Records for processing:
++++
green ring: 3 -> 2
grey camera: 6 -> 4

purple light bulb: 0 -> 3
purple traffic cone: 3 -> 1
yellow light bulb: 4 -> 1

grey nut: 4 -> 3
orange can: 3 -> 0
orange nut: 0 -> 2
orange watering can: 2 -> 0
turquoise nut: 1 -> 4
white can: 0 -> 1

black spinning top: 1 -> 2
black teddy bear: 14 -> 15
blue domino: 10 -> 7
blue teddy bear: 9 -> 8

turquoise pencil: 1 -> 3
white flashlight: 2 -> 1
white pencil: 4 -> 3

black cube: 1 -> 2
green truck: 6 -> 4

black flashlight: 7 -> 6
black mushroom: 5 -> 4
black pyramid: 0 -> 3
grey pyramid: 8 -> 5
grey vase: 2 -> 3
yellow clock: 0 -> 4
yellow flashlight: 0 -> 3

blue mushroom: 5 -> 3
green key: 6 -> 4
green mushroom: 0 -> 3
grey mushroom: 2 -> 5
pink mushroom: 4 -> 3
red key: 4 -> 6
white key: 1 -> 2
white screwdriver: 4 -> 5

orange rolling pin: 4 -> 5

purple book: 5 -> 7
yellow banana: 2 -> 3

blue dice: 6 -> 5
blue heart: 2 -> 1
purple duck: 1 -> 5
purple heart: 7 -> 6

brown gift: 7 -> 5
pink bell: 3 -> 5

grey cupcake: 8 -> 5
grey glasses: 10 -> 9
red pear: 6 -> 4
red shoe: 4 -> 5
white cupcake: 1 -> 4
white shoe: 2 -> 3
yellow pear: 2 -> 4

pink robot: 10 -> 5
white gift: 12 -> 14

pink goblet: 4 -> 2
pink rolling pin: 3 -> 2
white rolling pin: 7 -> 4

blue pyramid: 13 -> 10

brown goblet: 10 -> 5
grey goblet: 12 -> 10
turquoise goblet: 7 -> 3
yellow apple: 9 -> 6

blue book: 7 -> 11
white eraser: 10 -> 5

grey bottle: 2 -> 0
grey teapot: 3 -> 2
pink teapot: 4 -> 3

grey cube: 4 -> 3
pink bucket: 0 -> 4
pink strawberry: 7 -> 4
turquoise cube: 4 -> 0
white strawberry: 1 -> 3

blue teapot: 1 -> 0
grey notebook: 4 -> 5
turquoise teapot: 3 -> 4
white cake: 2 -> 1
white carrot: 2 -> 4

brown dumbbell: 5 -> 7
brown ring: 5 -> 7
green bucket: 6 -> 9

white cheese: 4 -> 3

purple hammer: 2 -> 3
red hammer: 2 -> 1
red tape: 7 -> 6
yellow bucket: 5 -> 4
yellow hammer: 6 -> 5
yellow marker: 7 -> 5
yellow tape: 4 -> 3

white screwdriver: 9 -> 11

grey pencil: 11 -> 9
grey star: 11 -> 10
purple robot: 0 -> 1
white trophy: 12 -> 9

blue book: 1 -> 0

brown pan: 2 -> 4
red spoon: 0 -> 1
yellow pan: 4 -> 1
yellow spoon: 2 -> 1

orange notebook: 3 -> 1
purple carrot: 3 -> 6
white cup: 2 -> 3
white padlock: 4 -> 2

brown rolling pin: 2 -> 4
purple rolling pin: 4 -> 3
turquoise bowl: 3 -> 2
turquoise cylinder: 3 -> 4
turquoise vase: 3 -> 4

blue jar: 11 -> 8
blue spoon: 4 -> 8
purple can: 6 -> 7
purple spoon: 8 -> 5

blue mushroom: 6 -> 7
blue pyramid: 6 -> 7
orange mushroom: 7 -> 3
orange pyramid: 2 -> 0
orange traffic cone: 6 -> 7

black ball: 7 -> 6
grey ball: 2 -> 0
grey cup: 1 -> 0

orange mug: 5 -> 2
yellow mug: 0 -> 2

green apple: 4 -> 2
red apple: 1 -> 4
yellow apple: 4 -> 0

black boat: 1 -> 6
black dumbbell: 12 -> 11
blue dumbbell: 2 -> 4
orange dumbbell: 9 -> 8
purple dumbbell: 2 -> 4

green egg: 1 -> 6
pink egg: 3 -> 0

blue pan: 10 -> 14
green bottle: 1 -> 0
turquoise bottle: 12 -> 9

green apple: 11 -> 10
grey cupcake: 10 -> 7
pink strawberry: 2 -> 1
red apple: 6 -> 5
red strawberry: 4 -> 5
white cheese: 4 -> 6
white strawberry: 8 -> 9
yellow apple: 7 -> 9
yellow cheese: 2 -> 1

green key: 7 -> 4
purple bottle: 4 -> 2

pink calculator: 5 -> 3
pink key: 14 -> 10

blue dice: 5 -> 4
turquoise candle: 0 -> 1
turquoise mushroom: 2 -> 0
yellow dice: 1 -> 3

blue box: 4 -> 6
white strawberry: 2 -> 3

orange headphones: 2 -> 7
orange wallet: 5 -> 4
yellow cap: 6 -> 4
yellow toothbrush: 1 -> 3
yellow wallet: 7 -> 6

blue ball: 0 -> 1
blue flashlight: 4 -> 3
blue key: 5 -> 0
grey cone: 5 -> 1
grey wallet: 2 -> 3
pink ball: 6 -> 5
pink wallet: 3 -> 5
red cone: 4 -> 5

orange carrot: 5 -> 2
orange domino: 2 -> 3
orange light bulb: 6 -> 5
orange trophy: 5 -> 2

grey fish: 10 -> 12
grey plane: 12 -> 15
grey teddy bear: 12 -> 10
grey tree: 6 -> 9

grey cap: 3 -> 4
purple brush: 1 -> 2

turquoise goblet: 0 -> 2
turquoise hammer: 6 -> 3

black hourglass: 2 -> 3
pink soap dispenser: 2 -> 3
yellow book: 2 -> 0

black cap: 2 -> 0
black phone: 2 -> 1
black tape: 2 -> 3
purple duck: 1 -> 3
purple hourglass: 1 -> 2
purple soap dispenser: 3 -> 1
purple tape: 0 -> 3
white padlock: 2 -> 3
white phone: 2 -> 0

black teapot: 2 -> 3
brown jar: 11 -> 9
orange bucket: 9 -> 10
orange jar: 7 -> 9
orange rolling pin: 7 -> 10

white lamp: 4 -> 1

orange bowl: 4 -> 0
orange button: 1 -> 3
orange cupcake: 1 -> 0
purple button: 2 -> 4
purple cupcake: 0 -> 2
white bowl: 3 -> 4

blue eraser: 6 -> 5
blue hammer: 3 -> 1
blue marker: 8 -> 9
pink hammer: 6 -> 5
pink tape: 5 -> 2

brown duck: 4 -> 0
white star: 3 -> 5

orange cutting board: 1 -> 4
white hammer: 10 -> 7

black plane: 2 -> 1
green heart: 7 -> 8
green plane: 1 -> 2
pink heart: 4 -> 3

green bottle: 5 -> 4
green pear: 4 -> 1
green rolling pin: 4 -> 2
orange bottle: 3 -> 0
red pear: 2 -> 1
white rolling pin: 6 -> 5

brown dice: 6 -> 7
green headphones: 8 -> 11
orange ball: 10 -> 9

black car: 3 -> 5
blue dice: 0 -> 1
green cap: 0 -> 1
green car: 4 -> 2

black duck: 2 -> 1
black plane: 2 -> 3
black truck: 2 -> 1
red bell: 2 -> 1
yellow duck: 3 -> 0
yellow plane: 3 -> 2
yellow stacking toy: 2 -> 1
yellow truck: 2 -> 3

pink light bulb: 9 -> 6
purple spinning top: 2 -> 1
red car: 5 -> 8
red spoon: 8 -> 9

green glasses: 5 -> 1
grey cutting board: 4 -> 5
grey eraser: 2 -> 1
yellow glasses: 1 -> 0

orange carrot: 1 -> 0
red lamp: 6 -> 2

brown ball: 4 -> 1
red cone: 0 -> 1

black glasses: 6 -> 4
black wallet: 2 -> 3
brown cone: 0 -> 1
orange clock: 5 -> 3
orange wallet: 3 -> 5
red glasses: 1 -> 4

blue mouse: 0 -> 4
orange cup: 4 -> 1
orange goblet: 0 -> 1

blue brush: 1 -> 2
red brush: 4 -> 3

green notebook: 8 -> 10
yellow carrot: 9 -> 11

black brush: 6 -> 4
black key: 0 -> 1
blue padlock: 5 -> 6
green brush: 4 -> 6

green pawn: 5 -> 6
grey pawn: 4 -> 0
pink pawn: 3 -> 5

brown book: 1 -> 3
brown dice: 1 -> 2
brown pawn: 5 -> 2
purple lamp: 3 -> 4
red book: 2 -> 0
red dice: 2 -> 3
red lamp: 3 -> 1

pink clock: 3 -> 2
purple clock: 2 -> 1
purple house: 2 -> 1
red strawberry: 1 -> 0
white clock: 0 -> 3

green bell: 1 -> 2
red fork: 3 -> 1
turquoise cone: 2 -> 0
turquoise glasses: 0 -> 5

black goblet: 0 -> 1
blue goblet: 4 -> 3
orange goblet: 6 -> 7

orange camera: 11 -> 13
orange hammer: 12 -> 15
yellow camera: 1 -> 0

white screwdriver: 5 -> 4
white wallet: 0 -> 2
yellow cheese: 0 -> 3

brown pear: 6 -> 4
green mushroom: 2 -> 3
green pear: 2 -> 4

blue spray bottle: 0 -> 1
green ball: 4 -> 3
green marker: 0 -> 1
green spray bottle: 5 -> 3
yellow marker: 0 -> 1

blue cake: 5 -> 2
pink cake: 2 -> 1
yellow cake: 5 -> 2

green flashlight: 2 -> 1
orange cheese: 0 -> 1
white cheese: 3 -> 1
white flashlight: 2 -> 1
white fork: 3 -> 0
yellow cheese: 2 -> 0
++++
How to complete this task: From the line holding "white cheese: 3 -> 1" to the last line of the material above, reproduce every line exactly, and only those.

Task result:
white cheese: 3 -> 1
white flashlight: 2 -> 1
white fork: 3 -> 0
yellow cheese: 2 -> 0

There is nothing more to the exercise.